Problem requirements
Go through the material and pull out every line with the string "none" in it.

Input data
________
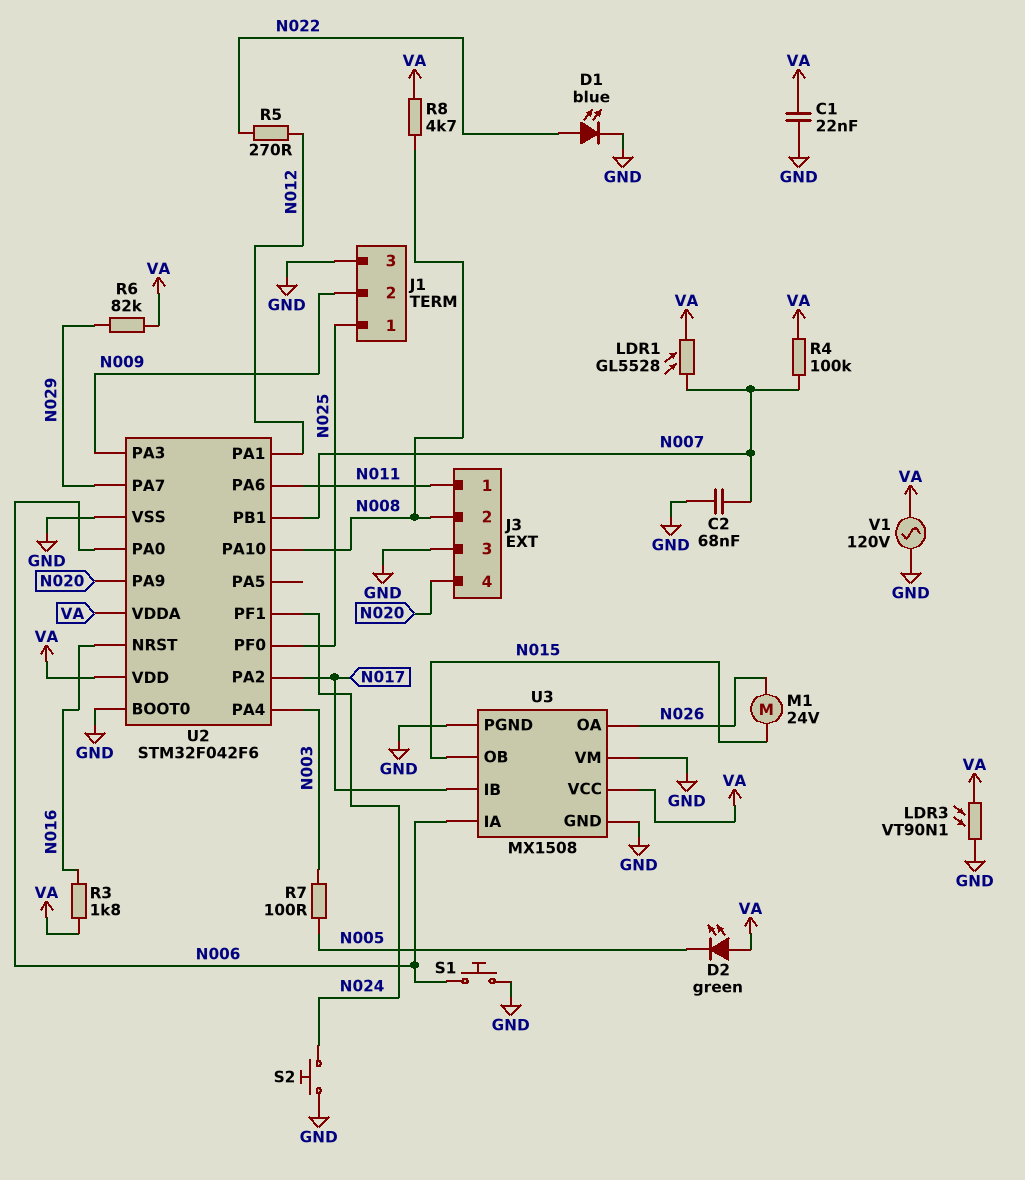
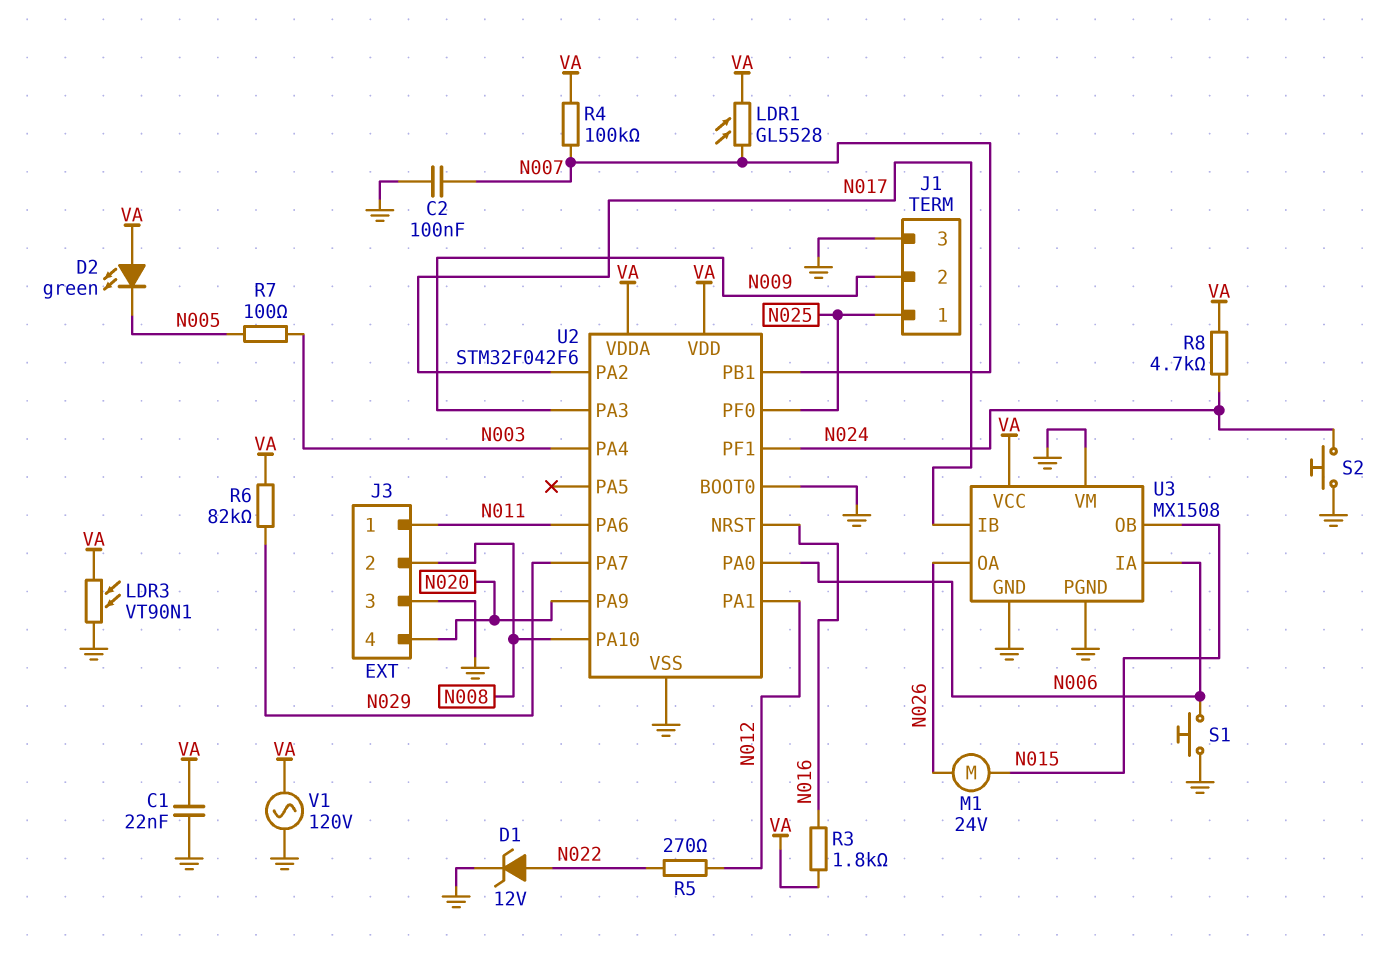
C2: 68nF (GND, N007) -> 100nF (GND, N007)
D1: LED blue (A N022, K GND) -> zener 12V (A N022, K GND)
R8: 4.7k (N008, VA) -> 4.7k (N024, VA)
________
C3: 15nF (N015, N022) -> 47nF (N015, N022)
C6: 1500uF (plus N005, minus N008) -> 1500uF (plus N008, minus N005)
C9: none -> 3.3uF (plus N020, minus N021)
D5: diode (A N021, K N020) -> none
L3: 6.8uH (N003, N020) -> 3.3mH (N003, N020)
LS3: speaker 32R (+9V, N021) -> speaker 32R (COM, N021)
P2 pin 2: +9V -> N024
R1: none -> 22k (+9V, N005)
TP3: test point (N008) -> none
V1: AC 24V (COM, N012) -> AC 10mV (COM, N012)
________
Answer below
C9: none -> 3.3uF (plus N020, minus N021)
D5: diode (A N021, K N020) -> none
R1: none -> 22k (+9V, N005)
TP3: test point (N008) -> none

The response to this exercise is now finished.